■ WHAT IS NEEDED
Scan the entries for lines with the word "Einmachglas", then copy those lines.

[Object state comparisons]

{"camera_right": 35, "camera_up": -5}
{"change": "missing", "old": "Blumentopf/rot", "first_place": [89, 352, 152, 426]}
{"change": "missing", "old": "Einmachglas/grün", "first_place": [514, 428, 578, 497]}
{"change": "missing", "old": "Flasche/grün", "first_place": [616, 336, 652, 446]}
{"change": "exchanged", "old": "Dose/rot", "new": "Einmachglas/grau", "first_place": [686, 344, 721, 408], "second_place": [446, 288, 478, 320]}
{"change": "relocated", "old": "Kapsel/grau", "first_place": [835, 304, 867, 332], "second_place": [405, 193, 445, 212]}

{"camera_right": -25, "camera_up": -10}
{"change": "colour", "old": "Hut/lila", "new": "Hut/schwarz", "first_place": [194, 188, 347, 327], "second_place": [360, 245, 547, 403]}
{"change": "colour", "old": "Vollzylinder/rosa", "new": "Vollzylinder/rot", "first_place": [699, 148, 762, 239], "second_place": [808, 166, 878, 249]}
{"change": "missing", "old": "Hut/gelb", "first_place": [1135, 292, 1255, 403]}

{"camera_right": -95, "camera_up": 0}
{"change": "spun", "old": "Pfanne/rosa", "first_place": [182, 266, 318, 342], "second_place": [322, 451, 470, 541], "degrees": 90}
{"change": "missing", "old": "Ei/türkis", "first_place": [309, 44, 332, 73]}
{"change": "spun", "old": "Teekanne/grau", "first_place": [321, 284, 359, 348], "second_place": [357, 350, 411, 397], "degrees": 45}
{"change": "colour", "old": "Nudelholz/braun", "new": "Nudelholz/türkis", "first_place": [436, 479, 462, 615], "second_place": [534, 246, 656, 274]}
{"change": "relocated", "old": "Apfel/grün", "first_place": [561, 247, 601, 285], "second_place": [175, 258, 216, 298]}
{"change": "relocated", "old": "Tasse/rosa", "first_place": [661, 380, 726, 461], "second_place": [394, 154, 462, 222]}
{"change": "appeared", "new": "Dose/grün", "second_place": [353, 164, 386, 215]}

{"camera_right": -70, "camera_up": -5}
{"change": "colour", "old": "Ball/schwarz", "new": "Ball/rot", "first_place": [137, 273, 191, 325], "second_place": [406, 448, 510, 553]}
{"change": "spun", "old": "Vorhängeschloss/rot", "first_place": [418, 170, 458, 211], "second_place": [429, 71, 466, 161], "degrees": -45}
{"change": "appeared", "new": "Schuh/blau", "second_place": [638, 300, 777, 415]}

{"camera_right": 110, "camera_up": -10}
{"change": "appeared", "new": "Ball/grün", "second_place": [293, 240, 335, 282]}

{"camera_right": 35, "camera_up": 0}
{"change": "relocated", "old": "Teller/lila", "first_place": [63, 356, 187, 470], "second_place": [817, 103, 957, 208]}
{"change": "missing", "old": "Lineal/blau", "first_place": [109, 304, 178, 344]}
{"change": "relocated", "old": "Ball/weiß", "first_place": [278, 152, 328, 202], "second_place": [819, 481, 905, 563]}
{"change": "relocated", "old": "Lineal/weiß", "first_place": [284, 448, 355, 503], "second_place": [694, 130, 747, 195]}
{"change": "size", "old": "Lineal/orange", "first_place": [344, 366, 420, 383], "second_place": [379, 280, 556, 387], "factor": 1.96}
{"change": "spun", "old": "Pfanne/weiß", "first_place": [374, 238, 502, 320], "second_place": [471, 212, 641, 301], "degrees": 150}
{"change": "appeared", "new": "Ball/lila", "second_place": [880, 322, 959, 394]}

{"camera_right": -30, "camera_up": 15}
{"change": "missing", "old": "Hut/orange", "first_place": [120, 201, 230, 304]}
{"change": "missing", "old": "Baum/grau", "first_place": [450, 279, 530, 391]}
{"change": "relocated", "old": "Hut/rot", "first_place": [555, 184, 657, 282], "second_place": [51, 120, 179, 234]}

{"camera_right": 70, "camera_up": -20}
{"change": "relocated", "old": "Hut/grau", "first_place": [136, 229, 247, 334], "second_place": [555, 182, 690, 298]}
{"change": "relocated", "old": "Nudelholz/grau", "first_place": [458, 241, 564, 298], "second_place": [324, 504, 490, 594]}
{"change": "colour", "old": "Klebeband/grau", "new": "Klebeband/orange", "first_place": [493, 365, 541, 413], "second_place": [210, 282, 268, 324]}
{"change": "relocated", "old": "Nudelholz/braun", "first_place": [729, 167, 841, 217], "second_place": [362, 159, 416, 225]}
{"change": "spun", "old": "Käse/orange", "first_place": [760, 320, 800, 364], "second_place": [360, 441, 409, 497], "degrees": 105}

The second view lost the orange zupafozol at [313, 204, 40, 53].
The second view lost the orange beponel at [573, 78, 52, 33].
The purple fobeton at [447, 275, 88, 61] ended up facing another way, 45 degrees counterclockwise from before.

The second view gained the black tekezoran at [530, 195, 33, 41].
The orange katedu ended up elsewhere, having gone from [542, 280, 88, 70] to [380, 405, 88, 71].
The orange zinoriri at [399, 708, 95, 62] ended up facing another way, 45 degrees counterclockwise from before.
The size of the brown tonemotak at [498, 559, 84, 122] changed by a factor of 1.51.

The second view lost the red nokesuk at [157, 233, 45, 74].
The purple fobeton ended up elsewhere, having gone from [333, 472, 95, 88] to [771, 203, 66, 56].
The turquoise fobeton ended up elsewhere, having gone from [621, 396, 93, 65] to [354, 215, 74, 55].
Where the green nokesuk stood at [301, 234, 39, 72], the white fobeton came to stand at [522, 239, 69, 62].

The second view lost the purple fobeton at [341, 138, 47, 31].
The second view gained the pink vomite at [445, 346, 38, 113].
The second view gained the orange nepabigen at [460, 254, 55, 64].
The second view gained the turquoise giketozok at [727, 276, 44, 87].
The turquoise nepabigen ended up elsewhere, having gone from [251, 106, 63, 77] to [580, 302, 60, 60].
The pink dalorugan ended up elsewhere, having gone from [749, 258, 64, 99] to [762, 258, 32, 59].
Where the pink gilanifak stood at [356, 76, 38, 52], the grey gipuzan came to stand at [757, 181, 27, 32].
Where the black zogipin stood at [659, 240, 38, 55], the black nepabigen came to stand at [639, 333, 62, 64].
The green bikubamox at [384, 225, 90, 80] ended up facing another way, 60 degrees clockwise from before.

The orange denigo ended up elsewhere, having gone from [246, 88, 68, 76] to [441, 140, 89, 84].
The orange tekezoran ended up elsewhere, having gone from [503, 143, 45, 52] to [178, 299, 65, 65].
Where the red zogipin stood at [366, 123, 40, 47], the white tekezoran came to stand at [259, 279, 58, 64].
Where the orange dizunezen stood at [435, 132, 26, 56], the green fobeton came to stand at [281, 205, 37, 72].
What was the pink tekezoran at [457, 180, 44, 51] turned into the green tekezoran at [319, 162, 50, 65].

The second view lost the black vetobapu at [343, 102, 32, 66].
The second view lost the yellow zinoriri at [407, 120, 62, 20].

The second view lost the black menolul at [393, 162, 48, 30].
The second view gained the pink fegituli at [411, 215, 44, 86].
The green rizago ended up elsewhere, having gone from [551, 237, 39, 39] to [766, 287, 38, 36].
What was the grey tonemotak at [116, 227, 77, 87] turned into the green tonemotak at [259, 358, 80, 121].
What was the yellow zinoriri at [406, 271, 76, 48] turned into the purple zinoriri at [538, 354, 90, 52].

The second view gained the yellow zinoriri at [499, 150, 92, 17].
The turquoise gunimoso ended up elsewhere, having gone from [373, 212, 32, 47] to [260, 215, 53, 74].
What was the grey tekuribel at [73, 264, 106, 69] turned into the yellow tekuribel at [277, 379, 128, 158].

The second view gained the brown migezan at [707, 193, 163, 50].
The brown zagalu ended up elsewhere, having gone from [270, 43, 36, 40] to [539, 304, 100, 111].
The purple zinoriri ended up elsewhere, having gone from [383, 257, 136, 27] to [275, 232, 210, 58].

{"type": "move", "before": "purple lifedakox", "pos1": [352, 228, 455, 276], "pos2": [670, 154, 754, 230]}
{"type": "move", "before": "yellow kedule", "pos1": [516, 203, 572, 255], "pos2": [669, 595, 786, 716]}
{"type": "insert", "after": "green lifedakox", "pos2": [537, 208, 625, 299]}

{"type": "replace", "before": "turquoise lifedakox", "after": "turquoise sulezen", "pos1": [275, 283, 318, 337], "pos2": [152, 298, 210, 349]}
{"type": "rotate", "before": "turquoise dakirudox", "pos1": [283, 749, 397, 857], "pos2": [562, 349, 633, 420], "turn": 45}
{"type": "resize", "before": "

■ THE COMPLETED TASK
{"change": "missing", "old": "Einmachglas/grün", "first_place": [514, 428, 578, 497]}
{"change": "exchanged", "old": "Dose/rot", "new": "Einmachglas/grau", "first_place": [686, 344, 721, 408], "second_place": [446, 288, 478, 320]}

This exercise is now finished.